What you need to do »
Write out the full set of records below exactly.

Task data »
____

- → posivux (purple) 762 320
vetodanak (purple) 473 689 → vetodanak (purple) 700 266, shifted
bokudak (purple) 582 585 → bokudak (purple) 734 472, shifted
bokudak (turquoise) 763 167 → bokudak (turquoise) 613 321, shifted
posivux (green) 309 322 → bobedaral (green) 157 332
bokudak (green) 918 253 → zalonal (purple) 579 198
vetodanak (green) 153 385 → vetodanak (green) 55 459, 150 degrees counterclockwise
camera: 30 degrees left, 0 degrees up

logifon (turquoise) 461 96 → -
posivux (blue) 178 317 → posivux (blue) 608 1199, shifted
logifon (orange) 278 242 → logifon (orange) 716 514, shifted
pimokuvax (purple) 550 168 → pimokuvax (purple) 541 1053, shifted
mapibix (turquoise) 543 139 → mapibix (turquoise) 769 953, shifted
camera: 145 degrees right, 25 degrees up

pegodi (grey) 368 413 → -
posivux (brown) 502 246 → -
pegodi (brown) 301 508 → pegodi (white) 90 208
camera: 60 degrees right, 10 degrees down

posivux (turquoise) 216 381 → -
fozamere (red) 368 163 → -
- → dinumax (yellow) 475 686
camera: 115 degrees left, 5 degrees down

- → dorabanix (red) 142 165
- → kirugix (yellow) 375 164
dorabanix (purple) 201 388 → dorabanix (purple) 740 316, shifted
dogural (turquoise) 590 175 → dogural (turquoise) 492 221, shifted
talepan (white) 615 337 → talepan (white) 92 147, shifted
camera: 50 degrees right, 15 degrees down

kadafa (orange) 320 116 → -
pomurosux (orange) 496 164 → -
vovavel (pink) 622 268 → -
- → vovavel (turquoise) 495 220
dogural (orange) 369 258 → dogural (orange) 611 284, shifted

____

Problem solution »
- → posivux (purple) 762 320
vetodanak (purple) 473 689 → vetodanak (purple) 700 266, shifted
bokudak (purple) 582 585 → bokudak (purple) 734 472, shifted
bokudak (turquoise) 763 167 → bokudak (turquoise) 613 321, shifted
posivux (green) 309 322 → bobedaral (green) 157 332
bokudak (green) 918 253 → zalonal (purple) 579 198
vetodanak (green) 153 385 → vetodanak (green) 55 459, 150 degrees counterclockwise
camera: 30 degrees left, 0 degrees up

logifon (turquoise) 461 96 → -
posivux (blue) 178 317 → posivux (blue) 608 1199, shifted
logifon (orange) 278 242 → logifon (orange) 716 514, shifted
pimokuvax (purple) 550 168 → pimokuvax (purple) 541 1053, shifted
mapibix (turquoise) 543 139 → mapibix (turquoise) 769 953, shifted
camera: 145 degrees right, 25 degrees up

pegodi (grey) 368 413 → -
posivux (brown) 502 246 → -
pegodi (brown) 301 508 → pegodi (white) 90 208
camera: 60 degrees right, 10 degrees down

posivux (turquoise) 216 381 → -
fozamere (red) 368 163 → -
- → dinumax (yellow) 475 686
camera: 115 degrees left, 5 degrees down

- → dorabanix (red) 142 165
- → kirugix (yellow) 375 164
dorabanix (purple) 201 388 → dorabanix (purple) 740 316, shifted
dogural (turquoise) 590 175 → dogural (turquoise) 492 221, shifted
talepan (white) 615 337 → talepan (white) 92 147, shifted
camera: 50 degrees right, 15 degrees down

kadafa (orange) 320 116 → -
pomurosux (orange) 496 164 → -
vovavel (pink) 622 268 → -
- → vovavel (turquoise) 495 220
dogural (orange) 369 258 → dogural (orange) 611 284, shifted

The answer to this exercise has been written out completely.